## THE EXERCISE:
Reproduce the records verbatim from the line containing "Answer: (D)" through the line containing "Is white fluffy", including both of those lines. Omit the picture from your reproduction.

## DATA SECTION:
## begin

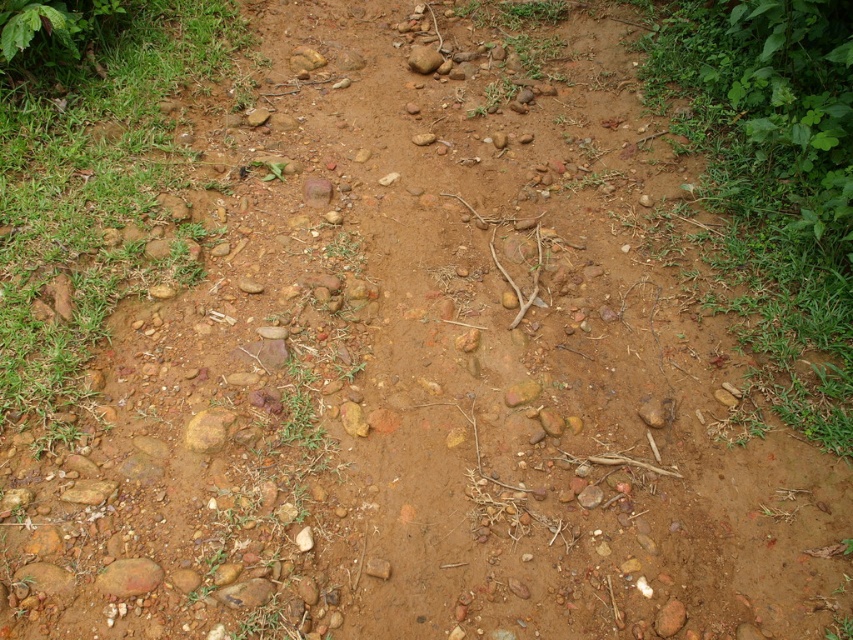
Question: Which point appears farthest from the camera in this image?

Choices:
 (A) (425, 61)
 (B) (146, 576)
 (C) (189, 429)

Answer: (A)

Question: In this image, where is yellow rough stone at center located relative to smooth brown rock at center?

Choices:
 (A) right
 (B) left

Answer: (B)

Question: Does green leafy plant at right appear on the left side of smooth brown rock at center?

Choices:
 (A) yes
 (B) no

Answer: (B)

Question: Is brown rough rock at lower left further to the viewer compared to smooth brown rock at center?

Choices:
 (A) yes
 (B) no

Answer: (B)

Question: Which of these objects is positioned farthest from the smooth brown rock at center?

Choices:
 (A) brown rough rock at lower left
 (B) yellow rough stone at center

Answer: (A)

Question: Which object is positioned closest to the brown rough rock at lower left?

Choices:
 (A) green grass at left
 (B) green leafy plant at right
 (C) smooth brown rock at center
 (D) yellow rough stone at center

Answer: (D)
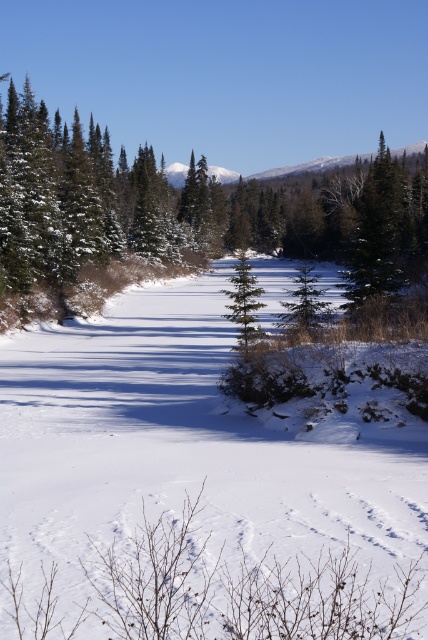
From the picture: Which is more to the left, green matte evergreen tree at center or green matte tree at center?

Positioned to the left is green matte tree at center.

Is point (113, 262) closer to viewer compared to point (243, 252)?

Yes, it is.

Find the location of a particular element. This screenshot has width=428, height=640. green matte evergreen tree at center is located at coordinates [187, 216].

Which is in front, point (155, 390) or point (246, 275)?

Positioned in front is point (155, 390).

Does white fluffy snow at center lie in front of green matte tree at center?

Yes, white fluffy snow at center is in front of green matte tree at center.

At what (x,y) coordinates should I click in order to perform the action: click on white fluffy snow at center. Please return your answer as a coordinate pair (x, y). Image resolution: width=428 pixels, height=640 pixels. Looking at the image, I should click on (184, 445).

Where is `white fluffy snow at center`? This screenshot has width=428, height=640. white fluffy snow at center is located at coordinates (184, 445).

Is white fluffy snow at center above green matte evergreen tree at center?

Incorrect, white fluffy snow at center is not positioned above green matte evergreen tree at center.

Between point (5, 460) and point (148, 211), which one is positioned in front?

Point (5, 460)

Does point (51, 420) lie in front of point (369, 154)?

## end

## RESULT FOR THIS TASK:
Answer: (D)
From the picture: Which is more to the left, green matte evergreen tree at center or green matte tree at center?

Positioned to the left is green matte tree at center.

Is point (113, 262) closer to viewer compared to point (243, 252)?

Yes, it is.

Find the location of a particular element. This screenshot has width=428, height=640. green matte evergreen tree at center is located at coordinates [187, 216].

Which is in front, point (155, 390) or point (246, 275)?

Positioned in front is point (155, 390).

Does white fluffy snow at center lie in front of green matte tree at center?

Yes, white fluffy snow at center is in front of green matte tree at center.

At what (x,y) coordinates should I click in order to perform the action: click on white fluffy snow at center. Please return your answer as a coordinate pair (x, y). Image resolution: width=428 pixels, height=640 pixels. Looking at the image, I should click on (184, 445).

Where is `white fluffy snow at center`? This screenshot has width=428, height=640. white fluffy snow at center is located at coordinates (184, 445).

Is white fluffy snow at center above green matte evergreen tree at center?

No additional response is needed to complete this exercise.